• **RECORDS FOR THIS TASK**:
^^^^^^^^

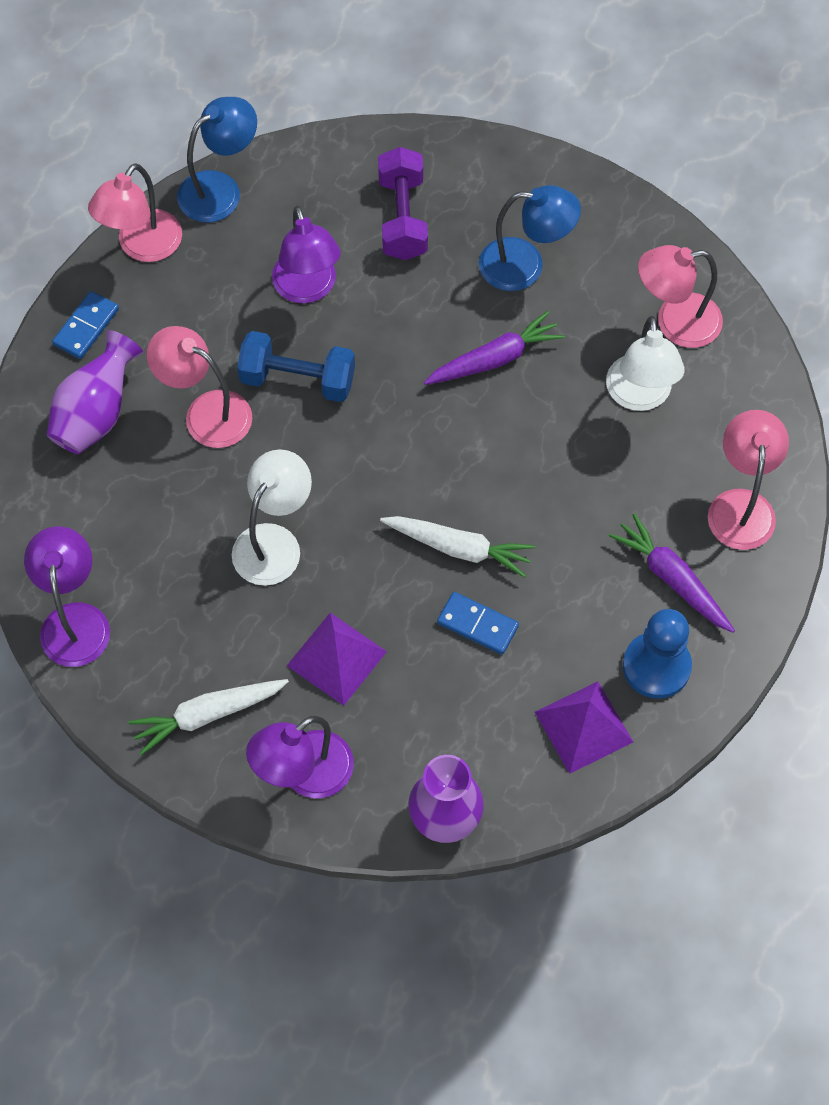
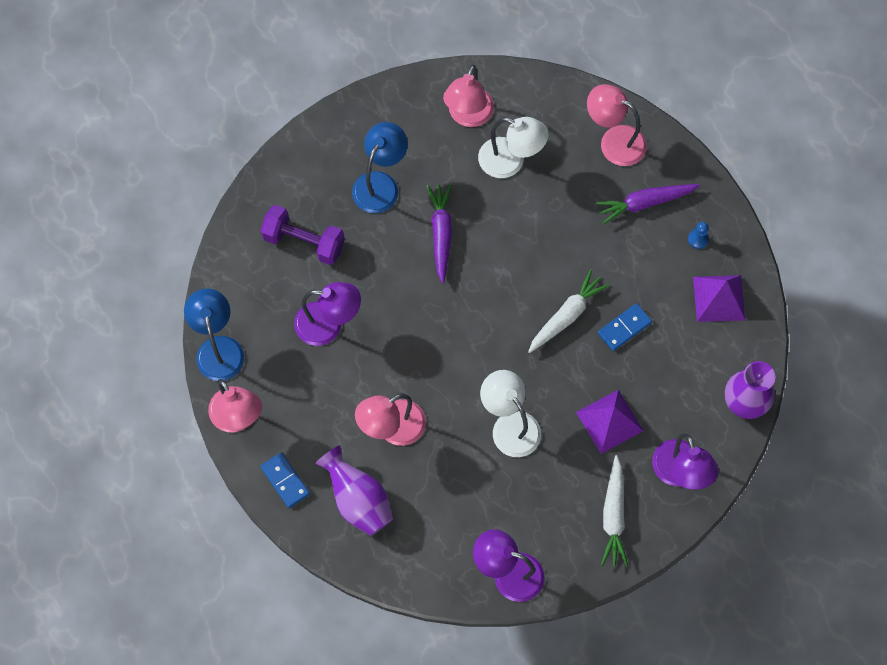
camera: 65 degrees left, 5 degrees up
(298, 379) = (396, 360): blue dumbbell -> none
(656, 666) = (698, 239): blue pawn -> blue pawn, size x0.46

^^^^^^^^

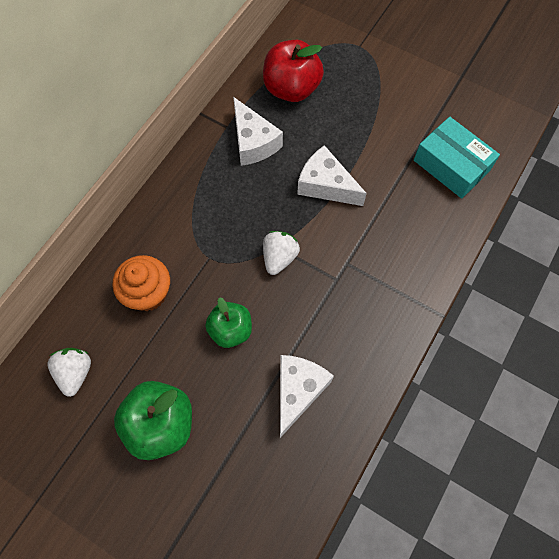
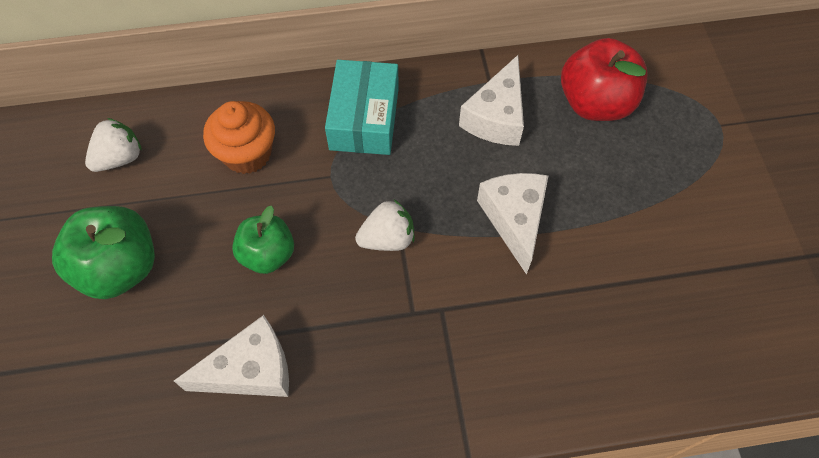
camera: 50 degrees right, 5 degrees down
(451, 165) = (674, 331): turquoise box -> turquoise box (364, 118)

^^^^^^^^

• **ACTIVITY**:
What lines of the preceding data include the string "camera"? Pull them out.

• **TASK RESPONSE**:
camera: 65 degrees left, 5 degrees up
camera: 50 degrees right, 5 degrees down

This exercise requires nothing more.